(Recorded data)

= Beginning of Section =

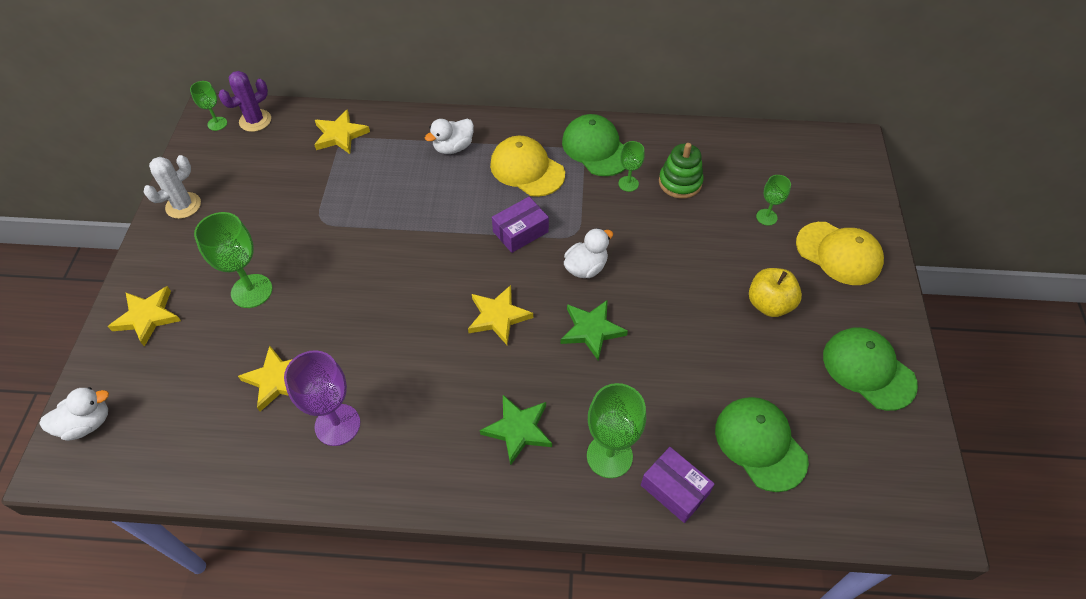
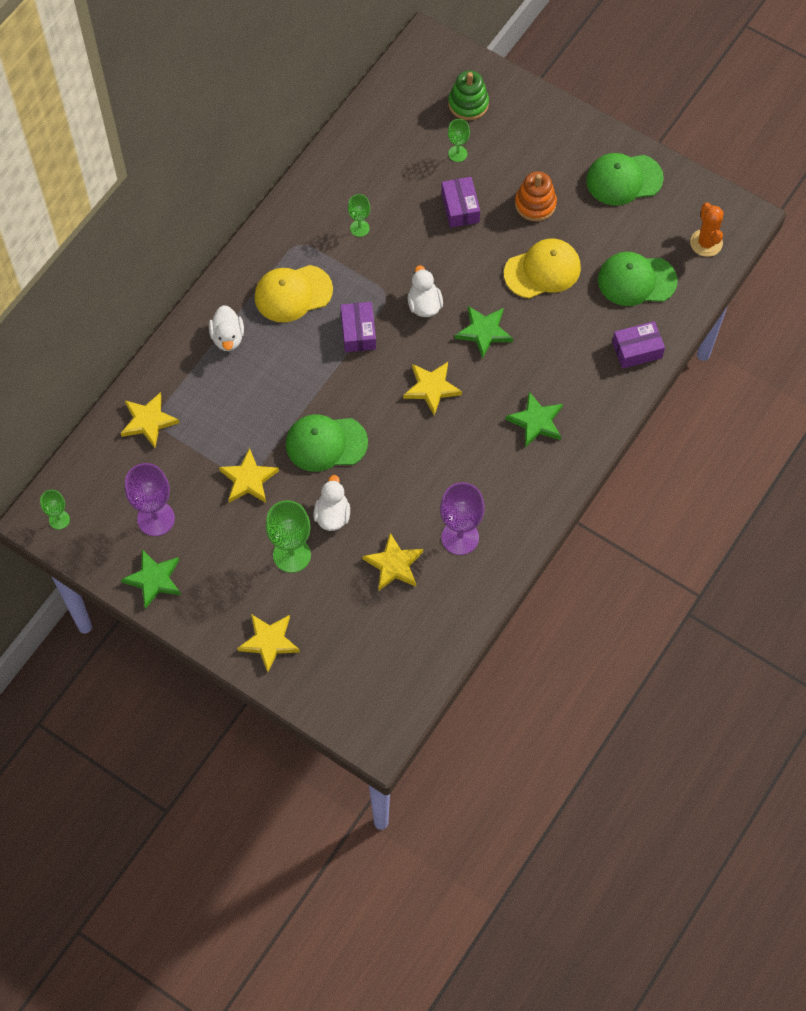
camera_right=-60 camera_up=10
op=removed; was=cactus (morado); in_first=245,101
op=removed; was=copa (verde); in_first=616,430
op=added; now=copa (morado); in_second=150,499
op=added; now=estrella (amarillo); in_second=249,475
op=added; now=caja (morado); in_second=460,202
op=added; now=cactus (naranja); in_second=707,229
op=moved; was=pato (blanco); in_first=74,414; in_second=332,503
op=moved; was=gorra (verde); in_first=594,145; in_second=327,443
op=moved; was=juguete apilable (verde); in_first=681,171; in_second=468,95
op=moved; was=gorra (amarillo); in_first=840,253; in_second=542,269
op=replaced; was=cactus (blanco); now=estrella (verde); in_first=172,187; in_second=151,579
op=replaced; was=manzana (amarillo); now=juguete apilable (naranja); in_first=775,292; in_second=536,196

= End of Section =

> [EXERCISE PROMPT] Without the pictures, give back the entries exactly.

> [ANSWER]
camera_right=-60 camera_up=10
op=removed; was=cactus (morado); in_first=245,101
op=removed; was=copa (verde); in_first=616,430
op=added; now=copa (morado); in_second=150,499
op=added; now=estrella (amarillo); in_second=249,475
op=added; now=caja (morado); in_second=460,202
op=added; now=cactus (naranja); in_second=707,229
op=moved; was=pato (blanco); in_first=74,414; in_second=332,503
op=moved; was=gorra (verde); in_first=594,145; in_second=327,443
op=moved; was=juguete apilable (verde); in_first=681,171; in_second=468,95
op=moved; was=gorra (amarillo); in_first=840,253; in_second=542,269
op=replaced; was=cactus (blanco); now=estrella (verde); in_first=172,187; in_second=151,579
op=replaced; was=manzana (amarillo); now=juguete apilable (naranja); in_first=775,292; in_second=536,196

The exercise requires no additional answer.